++++ Provided material

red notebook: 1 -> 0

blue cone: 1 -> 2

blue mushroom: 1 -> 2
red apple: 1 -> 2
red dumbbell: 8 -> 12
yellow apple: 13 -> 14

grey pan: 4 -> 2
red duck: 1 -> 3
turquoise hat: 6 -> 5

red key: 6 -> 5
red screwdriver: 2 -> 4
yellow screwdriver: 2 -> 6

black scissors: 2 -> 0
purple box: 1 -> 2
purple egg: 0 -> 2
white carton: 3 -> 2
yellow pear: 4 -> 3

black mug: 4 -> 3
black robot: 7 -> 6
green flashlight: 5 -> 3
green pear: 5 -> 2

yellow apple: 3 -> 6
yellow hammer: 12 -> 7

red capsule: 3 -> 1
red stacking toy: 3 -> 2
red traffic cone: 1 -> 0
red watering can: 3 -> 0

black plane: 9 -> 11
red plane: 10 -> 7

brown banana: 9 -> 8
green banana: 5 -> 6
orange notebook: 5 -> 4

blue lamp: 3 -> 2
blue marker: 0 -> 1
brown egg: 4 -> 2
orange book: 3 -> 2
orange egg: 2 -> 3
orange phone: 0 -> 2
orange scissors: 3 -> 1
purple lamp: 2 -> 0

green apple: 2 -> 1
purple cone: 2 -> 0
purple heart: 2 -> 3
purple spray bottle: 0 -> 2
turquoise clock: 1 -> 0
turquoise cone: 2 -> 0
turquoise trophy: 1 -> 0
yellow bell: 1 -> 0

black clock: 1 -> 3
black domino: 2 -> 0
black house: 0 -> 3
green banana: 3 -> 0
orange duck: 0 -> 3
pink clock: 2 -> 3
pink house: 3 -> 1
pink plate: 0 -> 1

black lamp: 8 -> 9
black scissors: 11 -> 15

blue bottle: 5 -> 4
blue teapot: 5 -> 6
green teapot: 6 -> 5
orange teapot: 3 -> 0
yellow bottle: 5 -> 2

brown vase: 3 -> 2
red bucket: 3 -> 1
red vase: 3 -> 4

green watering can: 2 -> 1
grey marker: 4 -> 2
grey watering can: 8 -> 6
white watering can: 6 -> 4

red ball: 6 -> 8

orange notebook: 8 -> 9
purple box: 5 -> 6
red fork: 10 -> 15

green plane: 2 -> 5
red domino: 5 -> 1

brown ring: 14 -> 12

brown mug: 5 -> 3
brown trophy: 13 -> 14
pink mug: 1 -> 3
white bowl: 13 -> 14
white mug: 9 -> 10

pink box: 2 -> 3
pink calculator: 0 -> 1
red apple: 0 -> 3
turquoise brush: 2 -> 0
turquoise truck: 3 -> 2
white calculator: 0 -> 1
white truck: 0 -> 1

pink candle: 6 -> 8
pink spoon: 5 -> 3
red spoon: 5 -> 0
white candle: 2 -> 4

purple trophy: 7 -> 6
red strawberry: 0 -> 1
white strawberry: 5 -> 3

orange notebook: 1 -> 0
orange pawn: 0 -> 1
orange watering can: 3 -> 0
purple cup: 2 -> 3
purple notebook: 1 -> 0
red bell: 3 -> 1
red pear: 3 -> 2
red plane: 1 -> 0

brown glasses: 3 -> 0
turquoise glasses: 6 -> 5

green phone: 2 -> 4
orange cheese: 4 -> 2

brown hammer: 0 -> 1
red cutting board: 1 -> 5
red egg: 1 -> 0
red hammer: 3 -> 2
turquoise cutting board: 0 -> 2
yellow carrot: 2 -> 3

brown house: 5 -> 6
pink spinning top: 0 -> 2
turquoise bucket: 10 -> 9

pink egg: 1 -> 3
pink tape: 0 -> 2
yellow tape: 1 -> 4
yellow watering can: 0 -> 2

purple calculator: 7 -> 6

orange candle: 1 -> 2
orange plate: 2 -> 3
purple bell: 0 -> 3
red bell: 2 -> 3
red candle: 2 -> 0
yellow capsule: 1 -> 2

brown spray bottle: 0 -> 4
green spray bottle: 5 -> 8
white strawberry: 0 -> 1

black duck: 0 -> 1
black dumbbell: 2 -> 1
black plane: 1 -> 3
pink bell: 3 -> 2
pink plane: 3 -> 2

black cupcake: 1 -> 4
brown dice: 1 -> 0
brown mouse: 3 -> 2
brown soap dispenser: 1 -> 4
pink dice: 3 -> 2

++++++++

§ Try it
Keeping every character as it is, restate the lines above that run from the line with "yellow hammer: 12 -> 7" through the line with "purple lamp: 2 -> 0", both included, and nothing else.

§ Solution to this task
yellow hammer: 12 -> 7

red capsule: 3 -> 1
red stacking toy: 3 -> 2
red traffic cone: 1 -> 0
red watering can: 3 -> 0

black plane: 9 -> 11
red plane: 10 -> 7

brown banana: 9 -> 8
green banana: 5 -> 6
orange notebook: 5 -> 4

blue lamp: 3 -> 2
blue marker: 0 -> 1
brown egg: 4 -> 2
orange book: 3 -> 2
orange egg: 2 -> 3
orange phone: 0 -> 2
orange scissors: 3 -> 1
purple lamp: 2 -> 0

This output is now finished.